Scene content tallies
++++

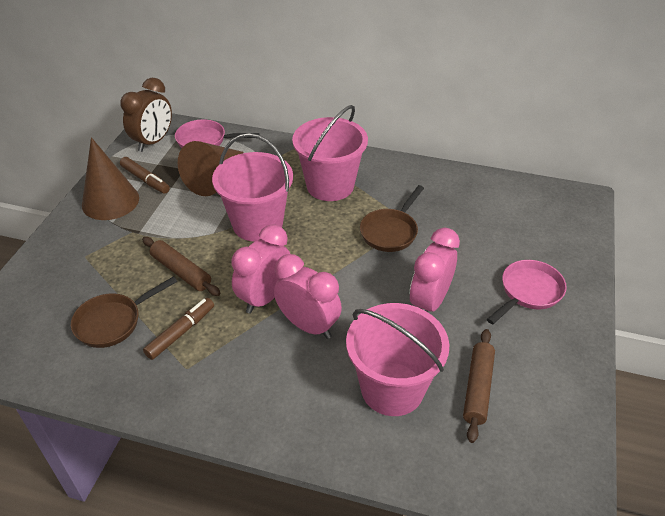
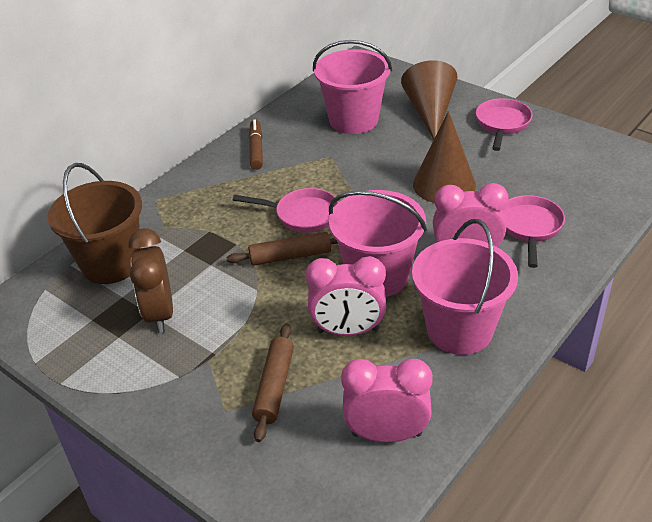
brown bucket: none = 0 -> [48,163,142,284] = 1
brown marker: [120,157,170,194] [143,298,214,360] = 2 -> [249,119,263,170] = 1
brown pan: [71,276,177,348] [360,185,424,252] = 2 -> none = 0
pink pan: [175,119,259,148] [487,260,567,324] = 2 -> [233,188,339,233] [476,98,532,151] [503,195,565,268] = 3

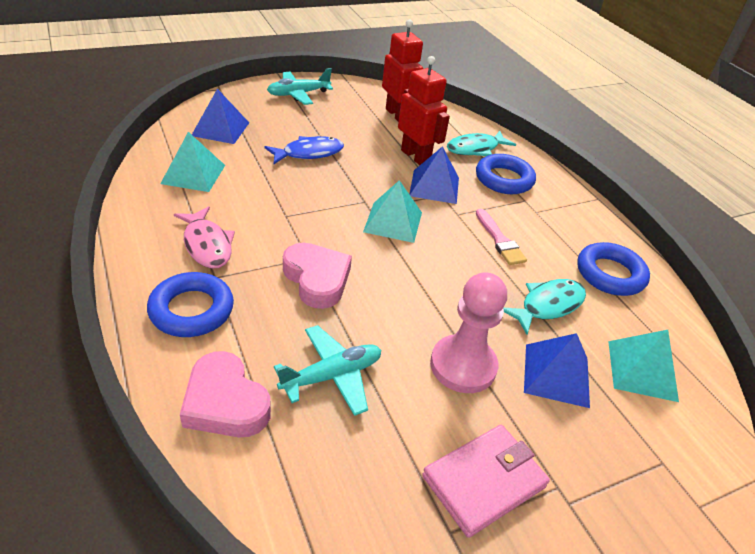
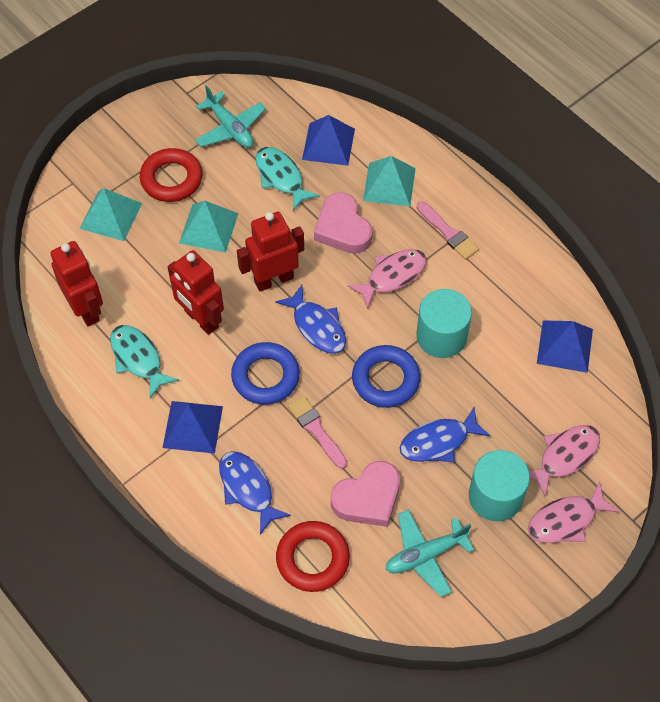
blue fish: [264,136,344,164] = 1 -> [219,451,291,535] [275,285,346,354] [400,407,490,462] = 3
blue ring: [147,272,234,337] [476,154,536,194] [577,242,650,296] = 3 -> [231,342,300,405] [352,345,421,408] = 2
pink brush: [476,209,527,265] = 1 -> [288,396,347,469] [416,202,479,260] = 2
pink fish: [174,206,235,269] = 1 -> [347,249,427,309] [528,482,619,543] [529,425,600,497] = 3
pink pawn: [430,272,507,393] = 1 -> none = 0
pink wallet: [422,425,550,538] = 1 -> none = 0
red ring: none = 0 -> [140,148,203,202] [276,521,350,592] = 2
red robot: [382,19,423,121] [398,56,450,165] = 2 -> [50,241,103,326] [168,250,224,335] [237,212,304,291] = 3
turquoise cylinder: none = 0 -> [416,289,472,358] [469,450,530,521] = 2

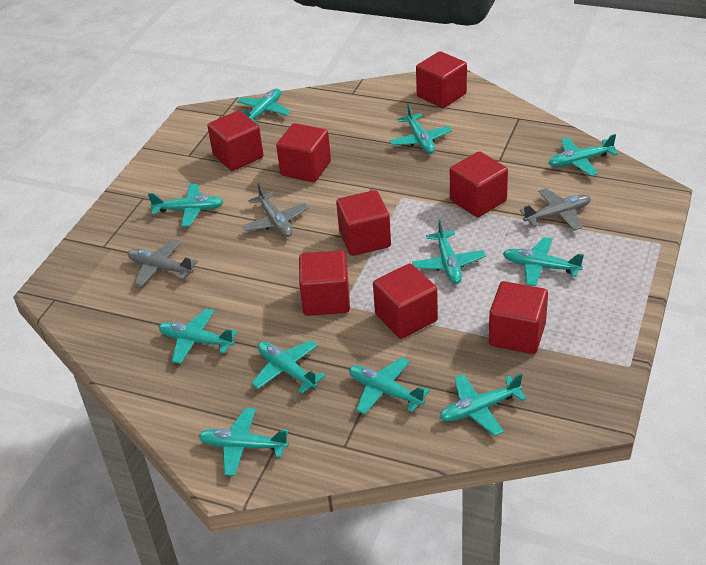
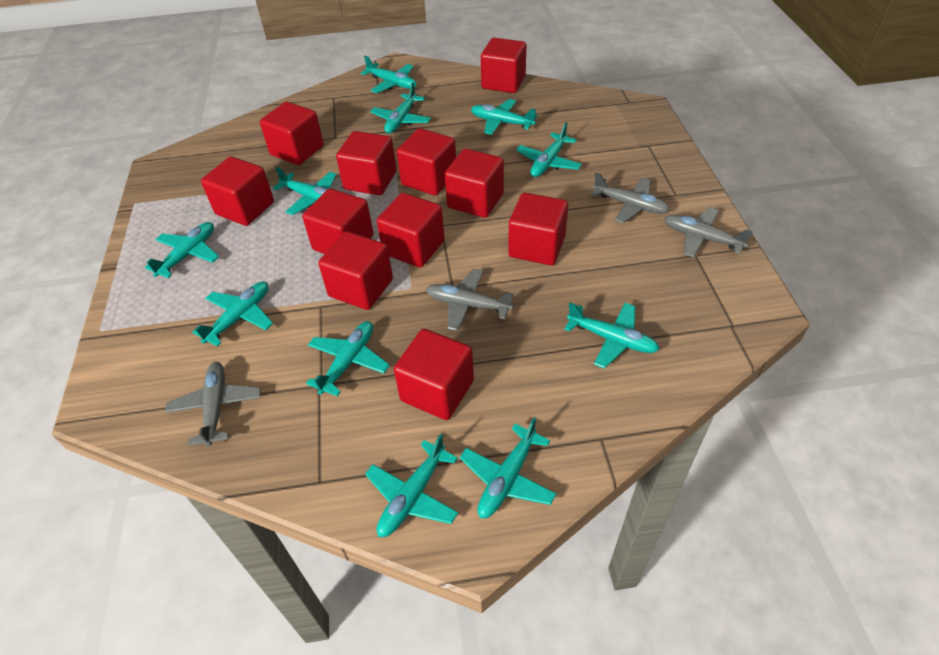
grey plane: [128,239,198,286] [242,183,308,237] [520,188,591,231] = 3 -> [165,362,261,447] [426,269,514,331] [591,173,670,223] [664,207,753,258] = 4
red cube: [207,110,264,171] [276,123,331,182] [299,250,350,316] [336,190,391,256] [373,263,438,339] [416,51,467,108] [450,151,508,217] [489,281,548,354] = 8 -> [201,157,274,226] [260,102,324,165] [302,189,373,254] [318,231,393,310] [336,131,397,195] [377,193,445,268] [394,329,474,420] [397,128,456,196] [445,149,504,218] [481,38,526,93] [508,193,568,265] = 11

++++

#### TASK ITEM
Copy every entry exactly; drop the pictures.

#### WRITTEN REPLY
brown bucket: none = 0 -> [48,163,142,284] = 1
brown marker: [120,157,170,194] [143,298,214,360] = 2 -> [249,119,263,170] = 1
brown pan: [71,276,177,348] [360,185,424,252] = 2 -> none = 0
pink pan: [175,119,259,148] [487,260,567,324] = 2 -> [233,188,339,233] [476,98,532,151] [503,195,565,268] = 3

blue fish: [264,136,344,164] = 1 -> [219,451,291,535] [275,285,346,354] [400,407,490,462] = 3
blue ring: [147,272,234,337] [476,154,536,194] [577,242,650,296] = 3 -> [231,342,300,405] [352,345,421,408] = 2
pink brush: [476,209,527,265] = 1 -> [288,396,347,469] [416,202,479,260] = 2
pink fish: [174,206,235,269] = 1 -> [347,249,427,309] [528,482,619,543] [529,425,600,497] = 3
pink pawn: [430,272,507,393] = 1 -> none = 0
pink wallet: [422,425,550,538] = 1 -> none = 0
red ring: none = 0 -> [140,148,203,202] [276,521,350,592] = 2
red robot: [382,19,423,121] [398,56,450,165] = 2 -> [50,241,103,326] [168,250,224,335] [237,212,304,291] = 3
turquoise cylinder: none = 0 -> [416,289,472,358] [469,450,530,521] = 2

grey plane: [128,239,198,286] [242,183,308,237] [520,188,591,231] = 3 -> [165,362,261,447] [426,269,514,331] [591,173,670,223] [664,207,753,258] = 4
red cube: [207,110,264,171] [276,123,331,182] [299,250,350,316] [336,190,391,256] [373,263,438,339] [416,51,467,108] [450,151,508,217] [489,281,548,354] = 8 -> [201,157,274,226] [260,102,324,165] [302,189,373,254] [318,231,393,310] [336,131,397,195] [377,193,445,268] [394,329,474,420] [397,128,456,196] [445,149,504,218] [481,38,526,93] [508,193,568,265] = 11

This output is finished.